Here is a set of records. Copy them all exactly.

^^^^^^^^

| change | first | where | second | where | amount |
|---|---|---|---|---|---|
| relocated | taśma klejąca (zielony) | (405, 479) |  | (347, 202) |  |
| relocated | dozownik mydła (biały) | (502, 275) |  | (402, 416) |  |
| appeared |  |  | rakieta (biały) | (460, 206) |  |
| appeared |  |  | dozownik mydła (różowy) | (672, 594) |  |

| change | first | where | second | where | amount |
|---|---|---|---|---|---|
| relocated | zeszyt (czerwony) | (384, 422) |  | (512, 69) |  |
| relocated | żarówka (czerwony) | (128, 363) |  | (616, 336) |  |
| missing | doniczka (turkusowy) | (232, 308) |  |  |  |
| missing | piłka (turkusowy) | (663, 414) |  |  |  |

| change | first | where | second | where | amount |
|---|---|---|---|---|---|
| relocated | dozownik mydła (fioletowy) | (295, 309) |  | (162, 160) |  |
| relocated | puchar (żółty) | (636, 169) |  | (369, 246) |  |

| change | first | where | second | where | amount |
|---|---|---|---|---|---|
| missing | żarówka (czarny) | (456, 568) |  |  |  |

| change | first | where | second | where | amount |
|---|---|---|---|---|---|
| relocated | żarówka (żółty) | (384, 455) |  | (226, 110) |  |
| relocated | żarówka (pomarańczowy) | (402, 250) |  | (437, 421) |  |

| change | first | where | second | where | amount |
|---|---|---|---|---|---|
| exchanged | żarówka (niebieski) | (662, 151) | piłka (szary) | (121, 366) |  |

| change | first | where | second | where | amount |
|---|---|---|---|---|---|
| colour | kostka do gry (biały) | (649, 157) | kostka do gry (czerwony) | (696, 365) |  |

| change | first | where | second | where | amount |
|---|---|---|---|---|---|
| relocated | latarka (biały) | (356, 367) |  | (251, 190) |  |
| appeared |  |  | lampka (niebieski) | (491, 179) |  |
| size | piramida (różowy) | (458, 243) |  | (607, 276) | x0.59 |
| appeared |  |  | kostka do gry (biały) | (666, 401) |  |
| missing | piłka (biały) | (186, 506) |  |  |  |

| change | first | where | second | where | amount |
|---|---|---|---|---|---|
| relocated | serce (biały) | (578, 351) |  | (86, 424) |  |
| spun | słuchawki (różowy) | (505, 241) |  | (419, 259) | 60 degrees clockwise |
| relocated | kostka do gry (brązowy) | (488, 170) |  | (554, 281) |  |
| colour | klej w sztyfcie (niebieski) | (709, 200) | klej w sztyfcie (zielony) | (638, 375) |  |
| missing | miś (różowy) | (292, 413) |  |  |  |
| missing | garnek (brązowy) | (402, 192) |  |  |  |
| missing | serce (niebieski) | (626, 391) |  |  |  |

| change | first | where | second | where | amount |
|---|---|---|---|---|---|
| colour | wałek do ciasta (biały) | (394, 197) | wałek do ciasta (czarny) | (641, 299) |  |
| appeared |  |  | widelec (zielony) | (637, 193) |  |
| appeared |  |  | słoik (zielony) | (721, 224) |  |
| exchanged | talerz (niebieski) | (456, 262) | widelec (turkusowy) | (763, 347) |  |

^^^^^^^^

▸ ANSWER TO THE EXERCISE
| change | first | where | second | where | amount |
|---|---|---|---|---|---|
| relocated | taśma klejąca (zielony) | (405, 479) |  | (347, 202) |  |
| relocated | dozownik mydła (biały) | (502, 275) |  | (402, 416) |  |
| appeared |  |  | rakieta (biały) | (460, 206) |  |
| appeared |  |  | dozownik mydła (różowy) | (672, 594) |  |

| change | first | where | second | where | amount |
|---|---|---|---|---|---|
| relocated | zeszyt (czerwony) | (384, 422) |  | (512, 69) |  |
| relocated | żarówka (czerwony) | (128, 363) |  | (616, 336) |  |
| missing | doniczka (turkusowy) | (232, 308) |  |  |  |
| missing | piłka (turkusowy) | (663, 414) |  |  |  |

| change | first | where | second | where | amount |
|---|---|---|---|---|---|
| relocated | dozownik mydła (fioletowy) | (295, 309) |  | (162, 160) |  |
| relocated | puchar (żółty) | (636, 169) |  | (369, 246) |  |

| change | first | where | second | where | amount |
|---|---|---|---|---|---|
| missing | żarówka (czarny) | (456, 568) |  |  |  |

| change | first | where | second | where | amount |
|---|---|---|---|---|---|
| relocated | żarówka (żółty) | (384, 455) |  | (226, 110) |  |
| relocated | żarówka (pomarańczowy) | (402, 250) |  | (437, 421) |  |

| change | first | where | second | where | amount |
|---|---|---|---|---|---|
| exchanged | żarówka (niebieski) | (662, 151) | piłka (szary) | (121, 366) |  |

| change | first | where | second | where | amount |
|---|---|---|---|---|---|
| colour | kostka do gry (biały) | (649, 157) | kostka do gry (czerwony) | (696, 365) |  |

| change | first | where | second | where | amount |
|---|---|---|---|---|---|
| relocated | latarka (biały) | (356, 367) |  | (251, 190) |  |
| appeared |  |  | lampka (niebieski) | (491, 179) |  |
| size | piramida (różowy) | (458, 243) |  | (607, 276) | x0.59 |
| appeared |  |  | kostka do gry (biały) | (666, 401) |  |
| missing | piłka (biały) | (186, 506) |  |  |  |

| change | first | where | second | where | amount |
|---|---|---|---|---|---|
| relocated | serce (biały) | (578, 351) |  | (86, 424) |  |
| spun | słuchawki (różowy) | (505, 241) |  | (419, 259) | 60 degrees clockwise |
| relocated | kostka do gry (brązowy) | (488, 170) |  | (554, 281) |  |
| colour | klej w sztyfcie (niebieski) | (709, 200) | klej w sztyfcie (zielony) | (638, 375) |  |
| missing | miś (różowy) | (292, 413) |  |  |  |
| missing | garnek (brązowy) | (402, 192) |  |  |  |
| missing | serce (niebieski) | (626, 391) |  |  |  |

| change | first | where | second | where | amount |
|---|---|---|---|---|---|
| colour | wałek do ciasta (biały) | (394, 197) | wałek do ciasta (czarny) | (641, 299) |  |
| appeared |  |  | widelec (zielony) | (637, 193) |  |
| appeared |  |  | słoik (zielony) | (721, 224) |  |
| exchanged | talerz (niebieski) | (456, 262) | widelec (turkusowy) | (763, 347) |  |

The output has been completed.